§ **TASK TO COMPLETE**: A line below contains "adding machine in cobalt <240, 183, 385, 247>", and a later one contains "die in white <468, 366, 543, 449>". Repeat both, with every line between them, exactly.

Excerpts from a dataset
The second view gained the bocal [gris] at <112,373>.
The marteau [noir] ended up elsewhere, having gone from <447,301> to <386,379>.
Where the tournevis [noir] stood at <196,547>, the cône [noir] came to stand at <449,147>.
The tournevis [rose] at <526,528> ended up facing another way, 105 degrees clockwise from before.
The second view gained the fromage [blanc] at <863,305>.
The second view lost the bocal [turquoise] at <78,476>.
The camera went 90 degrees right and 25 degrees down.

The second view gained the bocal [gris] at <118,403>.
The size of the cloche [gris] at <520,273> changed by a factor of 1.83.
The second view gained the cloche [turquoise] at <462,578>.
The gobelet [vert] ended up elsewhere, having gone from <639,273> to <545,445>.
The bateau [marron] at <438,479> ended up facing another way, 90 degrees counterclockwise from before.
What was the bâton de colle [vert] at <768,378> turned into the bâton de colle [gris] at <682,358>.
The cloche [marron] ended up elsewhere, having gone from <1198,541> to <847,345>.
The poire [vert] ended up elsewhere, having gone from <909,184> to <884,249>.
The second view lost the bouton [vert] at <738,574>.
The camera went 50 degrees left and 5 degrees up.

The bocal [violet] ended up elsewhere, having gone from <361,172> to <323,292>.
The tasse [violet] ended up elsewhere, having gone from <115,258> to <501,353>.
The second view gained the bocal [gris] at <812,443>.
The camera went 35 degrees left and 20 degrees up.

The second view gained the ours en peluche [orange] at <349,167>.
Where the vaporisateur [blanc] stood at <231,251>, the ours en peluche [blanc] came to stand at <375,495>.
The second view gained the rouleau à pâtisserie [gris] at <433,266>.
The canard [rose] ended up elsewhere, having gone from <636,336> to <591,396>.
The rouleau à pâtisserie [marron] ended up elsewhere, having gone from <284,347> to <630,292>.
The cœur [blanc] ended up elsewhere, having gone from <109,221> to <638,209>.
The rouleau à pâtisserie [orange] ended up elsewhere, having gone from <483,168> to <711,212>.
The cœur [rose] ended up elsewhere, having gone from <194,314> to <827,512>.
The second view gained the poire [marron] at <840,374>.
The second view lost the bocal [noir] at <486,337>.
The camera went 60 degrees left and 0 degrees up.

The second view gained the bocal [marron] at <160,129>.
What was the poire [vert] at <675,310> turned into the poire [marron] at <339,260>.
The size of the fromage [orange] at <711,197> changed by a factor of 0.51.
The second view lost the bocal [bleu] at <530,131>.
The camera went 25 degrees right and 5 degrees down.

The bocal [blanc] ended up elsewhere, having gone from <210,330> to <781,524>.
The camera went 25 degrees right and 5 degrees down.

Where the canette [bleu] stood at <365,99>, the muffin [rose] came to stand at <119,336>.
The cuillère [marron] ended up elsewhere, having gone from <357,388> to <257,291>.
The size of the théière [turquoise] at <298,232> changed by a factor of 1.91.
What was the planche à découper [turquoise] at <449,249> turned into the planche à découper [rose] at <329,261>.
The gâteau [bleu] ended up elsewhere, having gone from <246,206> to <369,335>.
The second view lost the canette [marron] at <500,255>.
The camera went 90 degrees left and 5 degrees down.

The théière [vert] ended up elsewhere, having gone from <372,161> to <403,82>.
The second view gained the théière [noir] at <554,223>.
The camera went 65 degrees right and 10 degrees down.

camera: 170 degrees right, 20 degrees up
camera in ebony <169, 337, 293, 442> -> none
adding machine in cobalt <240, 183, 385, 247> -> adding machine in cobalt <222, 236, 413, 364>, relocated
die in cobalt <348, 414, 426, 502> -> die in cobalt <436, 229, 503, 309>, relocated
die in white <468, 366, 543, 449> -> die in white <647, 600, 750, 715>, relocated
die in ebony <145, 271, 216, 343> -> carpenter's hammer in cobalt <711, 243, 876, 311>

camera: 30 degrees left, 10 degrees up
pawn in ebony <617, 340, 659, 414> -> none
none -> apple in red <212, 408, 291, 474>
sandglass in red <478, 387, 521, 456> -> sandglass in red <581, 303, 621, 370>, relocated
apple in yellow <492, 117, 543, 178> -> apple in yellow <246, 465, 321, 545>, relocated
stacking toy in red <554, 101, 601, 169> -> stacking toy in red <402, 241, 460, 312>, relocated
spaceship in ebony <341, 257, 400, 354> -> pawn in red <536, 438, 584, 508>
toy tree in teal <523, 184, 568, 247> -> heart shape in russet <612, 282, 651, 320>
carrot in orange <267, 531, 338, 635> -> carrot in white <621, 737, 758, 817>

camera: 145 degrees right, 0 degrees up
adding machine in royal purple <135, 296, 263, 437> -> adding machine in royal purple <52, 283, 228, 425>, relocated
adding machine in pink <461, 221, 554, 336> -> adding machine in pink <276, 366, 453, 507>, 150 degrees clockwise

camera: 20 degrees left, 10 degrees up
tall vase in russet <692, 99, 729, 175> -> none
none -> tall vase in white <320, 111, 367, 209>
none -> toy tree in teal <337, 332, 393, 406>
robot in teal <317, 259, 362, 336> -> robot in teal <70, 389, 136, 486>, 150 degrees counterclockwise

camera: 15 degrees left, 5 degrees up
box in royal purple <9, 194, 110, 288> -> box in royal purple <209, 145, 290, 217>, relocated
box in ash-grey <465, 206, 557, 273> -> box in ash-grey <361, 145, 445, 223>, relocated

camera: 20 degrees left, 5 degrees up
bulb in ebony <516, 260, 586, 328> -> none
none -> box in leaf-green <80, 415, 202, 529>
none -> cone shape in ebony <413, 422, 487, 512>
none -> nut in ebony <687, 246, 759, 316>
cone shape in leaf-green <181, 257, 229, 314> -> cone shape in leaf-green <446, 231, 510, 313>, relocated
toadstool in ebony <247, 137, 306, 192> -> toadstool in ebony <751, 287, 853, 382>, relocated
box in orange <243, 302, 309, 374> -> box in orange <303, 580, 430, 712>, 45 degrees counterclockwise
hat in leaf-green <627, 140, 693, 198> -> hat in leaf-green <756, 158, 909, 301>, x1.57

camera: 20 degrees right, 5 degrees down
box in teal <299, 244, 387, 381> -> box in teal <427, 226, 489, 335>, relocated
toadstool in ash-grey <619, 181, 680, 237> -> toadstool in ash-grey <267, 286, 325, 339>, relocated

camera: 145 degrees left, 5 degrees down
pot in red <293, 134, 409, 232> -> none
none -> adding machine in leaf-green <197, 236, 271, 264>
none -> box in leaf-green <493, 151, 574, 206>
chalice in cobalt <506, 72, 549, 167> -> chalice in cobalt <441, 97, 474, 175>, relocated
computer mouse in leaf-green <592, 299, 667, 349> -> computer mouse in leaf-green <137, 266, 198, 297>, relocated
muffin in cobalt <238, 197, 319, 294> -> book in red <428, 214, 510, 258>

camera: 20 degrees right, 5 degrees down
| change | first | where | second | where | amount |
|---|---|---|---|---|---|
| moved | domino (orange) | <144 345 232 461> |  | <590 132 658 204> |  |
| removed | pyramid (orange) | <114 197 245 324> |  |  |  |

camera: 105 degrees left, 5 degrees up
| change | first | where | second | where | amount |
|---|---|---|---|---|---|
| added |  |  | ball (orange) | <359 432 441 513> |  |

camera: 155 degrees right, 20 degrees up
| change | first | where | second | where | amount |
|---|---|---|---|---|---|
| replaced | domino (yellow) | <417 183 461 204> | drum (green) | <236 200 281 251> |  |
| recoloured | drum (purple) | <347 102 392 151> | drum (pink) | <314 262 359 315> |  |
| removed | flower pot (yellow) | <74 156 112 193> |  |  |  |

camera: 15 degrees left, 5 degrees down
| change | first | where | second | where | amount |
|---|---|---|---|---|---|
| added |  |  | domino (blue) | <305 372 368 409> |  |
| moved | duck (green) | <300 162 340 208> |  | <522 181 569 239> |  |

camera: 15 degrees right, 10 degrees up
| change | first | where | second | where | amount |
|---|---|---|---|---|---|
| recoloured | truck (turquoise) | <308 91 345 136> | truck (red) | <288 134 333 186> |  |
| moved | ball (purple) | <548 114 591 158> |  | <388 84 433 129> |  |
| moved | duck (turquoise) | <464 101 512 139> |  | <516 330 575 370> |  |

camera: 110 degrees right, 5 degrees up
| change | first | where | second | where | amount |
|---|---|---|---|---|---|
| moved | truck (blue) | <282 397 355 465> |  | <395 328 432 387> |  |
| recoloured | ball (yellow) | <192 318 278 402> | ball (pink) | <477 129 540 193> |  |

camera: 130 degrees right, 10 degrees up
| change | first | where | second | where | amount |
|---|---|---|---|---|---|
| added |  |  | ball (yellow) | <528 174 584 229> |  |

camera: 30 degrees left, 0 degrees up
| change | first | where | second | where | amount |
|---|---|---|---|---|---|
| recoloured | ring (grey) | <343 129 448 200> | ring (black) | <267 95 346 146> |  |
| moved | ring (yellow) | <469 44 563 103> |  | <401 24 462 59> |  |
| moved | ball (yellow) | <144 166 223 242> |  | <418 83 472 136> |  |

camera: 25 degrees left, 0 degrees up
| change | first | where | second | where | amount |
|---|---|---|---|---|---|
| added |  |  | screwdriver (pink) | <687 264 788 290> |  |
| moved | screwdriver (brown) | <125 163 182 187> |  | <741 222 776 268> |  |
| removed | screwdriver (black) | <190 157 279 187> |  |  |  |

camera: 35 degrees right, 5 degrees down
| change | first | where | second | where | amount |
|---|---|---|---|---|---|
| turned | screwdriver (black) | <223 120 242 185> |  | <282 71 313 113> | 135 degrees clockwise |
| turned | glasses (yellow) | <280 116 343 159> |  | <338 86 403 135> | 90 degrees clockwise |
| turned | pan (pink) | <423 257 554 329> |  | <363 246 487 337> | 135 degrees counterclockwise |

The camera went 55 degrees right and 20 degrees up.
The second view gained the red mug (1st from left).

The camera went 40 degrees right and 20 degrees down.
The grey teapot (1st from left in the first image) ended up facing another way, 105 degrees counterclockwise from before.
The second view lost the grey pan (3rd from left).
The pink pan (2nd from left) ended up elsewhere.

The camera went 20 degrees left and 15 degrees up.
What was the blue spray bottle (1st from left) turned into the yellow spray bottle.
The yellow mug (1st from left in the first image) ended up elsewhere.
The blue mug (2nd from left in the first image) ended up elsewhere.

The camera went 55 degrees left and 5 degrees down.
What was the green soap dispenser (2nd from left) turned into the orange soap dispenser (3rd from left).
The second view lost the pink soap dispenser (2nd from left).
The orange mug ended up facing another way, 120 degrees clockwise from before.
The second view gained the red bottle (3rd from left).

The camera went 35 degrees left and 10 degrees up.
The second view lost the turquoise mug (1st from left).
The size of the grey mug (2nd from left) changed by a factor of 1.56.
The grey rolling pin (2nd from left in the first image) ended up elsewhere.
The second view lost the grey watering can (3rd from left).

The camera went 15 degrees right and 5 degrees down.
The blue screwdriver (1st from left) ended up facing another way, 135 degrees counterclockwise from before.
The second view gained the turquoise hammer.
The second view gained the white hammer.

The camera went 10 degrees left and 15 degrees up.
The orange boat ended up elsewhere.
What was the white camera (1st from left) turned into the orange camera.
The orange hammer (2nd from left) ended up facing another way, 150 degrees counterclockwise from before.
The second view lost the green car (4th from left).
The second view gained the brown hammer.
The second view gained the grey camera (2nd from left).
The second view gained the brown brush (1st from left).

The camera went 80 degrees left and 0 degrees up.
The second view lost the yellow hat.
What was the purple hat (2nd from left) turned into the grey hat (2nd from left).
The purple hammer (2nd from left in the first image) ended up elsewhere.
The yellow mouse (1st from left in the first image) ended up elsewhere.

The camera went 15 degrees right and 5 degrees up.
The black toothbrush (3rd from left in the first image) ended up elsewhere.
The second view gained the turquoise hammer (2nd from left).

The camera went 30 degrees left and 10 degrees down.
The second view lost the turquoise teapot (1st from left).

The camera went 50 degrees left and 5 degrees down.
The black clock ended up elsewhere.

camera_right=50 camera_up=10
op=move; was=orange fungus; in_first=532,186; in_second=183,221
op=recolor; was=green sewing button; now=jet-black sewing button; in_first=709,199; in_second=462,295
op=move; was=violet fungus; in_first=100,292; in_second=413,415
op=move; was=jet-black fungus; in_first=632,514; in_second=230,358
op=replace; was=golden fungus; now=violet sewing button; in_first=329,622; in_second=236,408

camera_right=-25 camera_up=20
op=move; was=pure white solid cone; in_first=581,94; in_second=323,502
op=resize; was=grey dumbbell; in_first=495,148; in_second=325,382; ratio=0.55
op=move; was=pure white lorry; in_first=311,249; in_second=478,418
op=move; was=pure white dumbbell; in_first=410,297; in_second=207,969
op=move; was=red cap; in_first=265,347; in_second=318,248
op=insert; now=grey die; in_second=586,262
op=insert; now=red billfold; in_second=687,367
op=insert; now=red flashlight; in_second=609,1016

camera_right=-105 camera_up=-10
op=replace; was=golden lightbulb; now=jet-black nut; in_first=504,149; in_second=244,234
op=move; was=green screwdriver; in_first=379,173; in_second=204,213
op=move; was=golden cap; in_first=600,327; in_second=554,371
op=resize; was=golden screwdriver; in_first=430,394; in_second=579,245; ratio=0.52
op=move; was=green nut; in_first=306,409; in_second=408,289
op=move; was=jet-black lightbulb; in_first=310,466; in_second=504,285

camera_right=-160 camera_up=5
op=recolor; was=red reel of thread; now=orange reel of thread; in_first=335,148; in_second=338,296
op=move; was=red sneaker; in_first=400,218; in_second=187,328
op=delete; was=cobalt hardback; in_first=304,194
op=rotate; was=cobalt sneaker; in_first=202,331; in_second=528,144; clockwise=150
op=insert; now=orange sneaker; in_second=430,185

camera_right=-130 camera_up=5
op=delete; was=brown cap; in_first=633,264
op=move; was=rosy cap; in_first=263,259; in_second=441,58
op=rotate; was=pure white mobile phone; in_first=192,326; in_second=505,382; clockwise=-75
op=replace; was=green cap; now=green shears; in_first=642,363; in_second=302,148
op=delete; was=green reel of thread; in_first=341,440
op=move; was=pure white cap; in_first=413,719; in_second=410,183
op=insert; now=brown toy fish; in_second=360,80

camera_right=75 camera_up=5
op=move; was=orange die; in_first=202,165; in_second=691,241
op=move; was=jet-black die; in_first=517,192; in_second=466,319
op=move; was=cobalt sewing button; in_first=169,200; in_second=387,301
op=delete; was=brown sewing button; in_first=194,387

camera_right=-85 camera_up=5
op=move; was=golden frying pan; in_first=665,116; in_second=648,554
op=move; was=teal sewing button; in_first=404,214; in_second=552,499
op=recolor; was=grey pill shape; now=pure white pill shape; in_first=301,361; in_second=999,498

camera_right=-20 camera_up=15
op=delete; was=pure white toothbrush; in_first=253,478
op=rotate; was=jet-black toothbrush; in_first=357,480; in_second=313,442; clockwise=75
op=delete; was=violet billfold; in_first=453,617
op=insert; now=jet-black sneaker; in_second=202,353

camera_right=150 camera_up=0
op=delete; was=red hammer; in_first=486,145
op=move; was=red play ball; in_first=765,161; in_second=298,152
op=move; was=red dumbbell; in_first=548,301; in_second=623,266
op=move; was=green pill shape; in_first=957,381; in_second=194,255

§ **SOLUTION FOR THIS TASK**:
adding machine in cobalt <240, 183, 385, 247> -> adding machine in cobalt <222, 236, 413, 364>, relocated
die in cobalt <348, 414, 426, 502> -> die in cobalt <436, 229, 503, 309>, relocated
die in white <468, 366, 543, 449> -> die in white <647, 600, 750, 715>, relocated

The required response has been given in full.